- _WHAT YOU SHOULD DO_
The whole listing is to be written out again exactly; the pictures are not.

Top of ENTRIES SUPPLIED

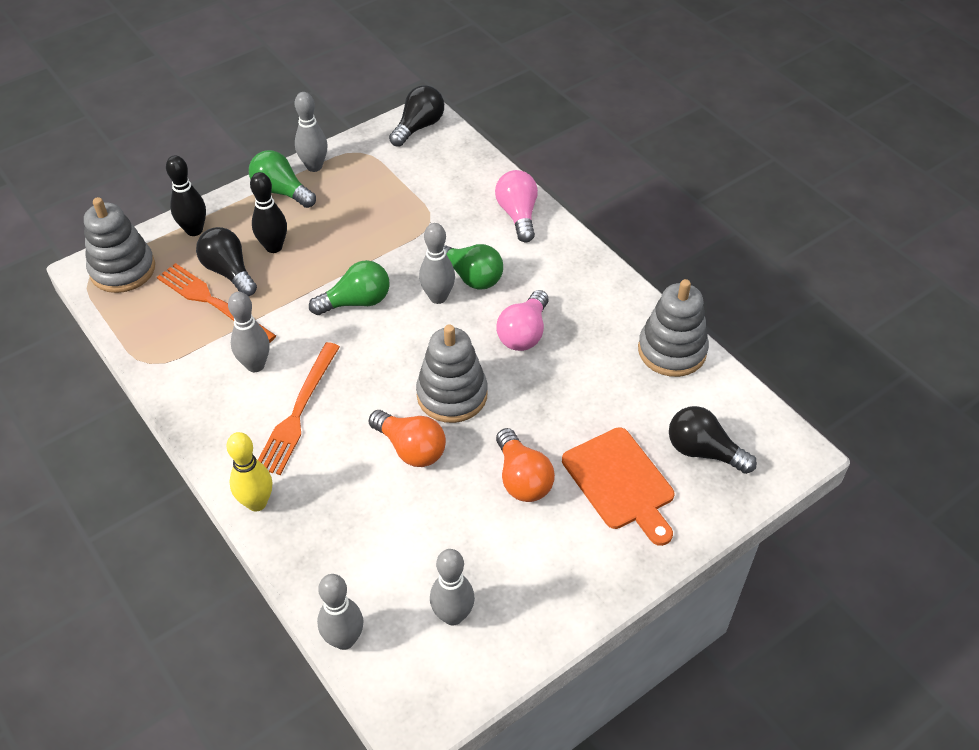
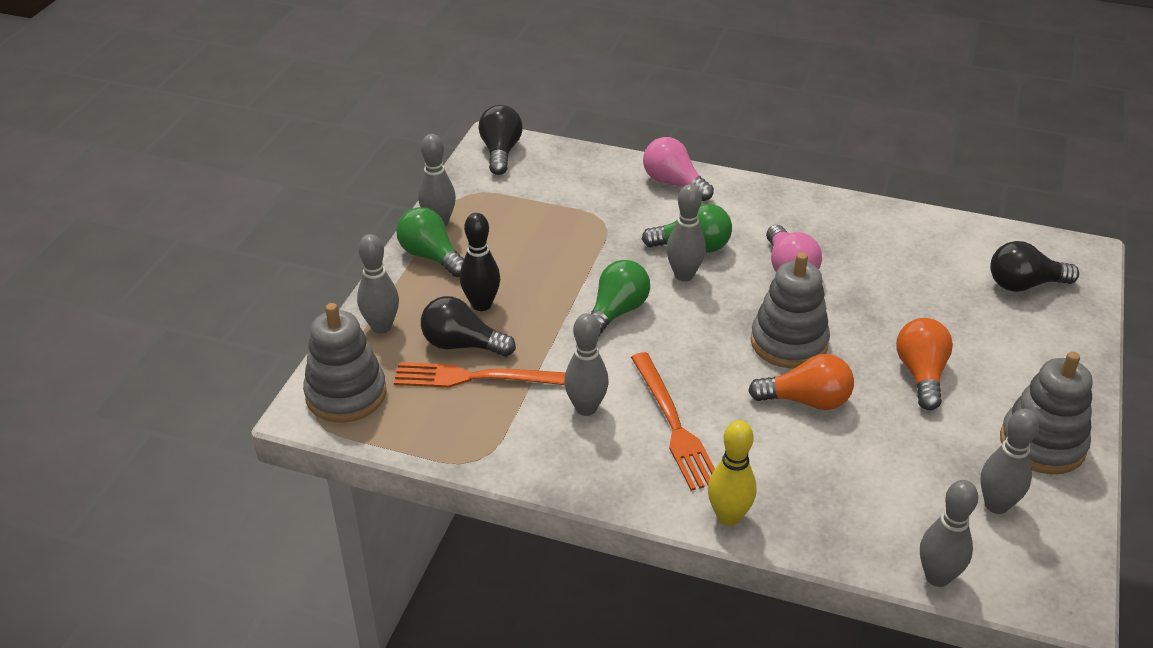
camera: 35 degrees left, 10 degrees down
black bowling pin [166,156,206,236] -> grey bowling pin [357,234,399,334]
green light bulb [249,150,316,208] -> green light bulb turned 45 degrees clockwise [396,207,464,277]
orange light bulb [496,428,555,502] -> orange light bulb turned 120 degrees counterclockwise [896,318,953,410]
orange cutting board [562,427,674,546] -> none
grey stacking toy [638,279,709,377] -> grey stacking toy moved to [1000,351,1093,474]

Bottom of ENTRIES SUPPLIED

- _THE COMPLETED TASK_
camera: 35 degrees left, 10 degrees down
black bowling pin [166,156,206,236] -> grey bowling pin [357,234,399,334]
green light bulb [249,150,316,208] -> green light bulb turned 45 degrees clockwise [396,207,464,277]
orange light bulb [496,428,555,502] -> orange light bulb turned 120 degrees counterclockwise [896,318,953,410]
orange cutting board [562,427,674,546] -> none
grey stacking toy [638,279,709,377] -> grey stacking toy moved to [1000,351,1093,474]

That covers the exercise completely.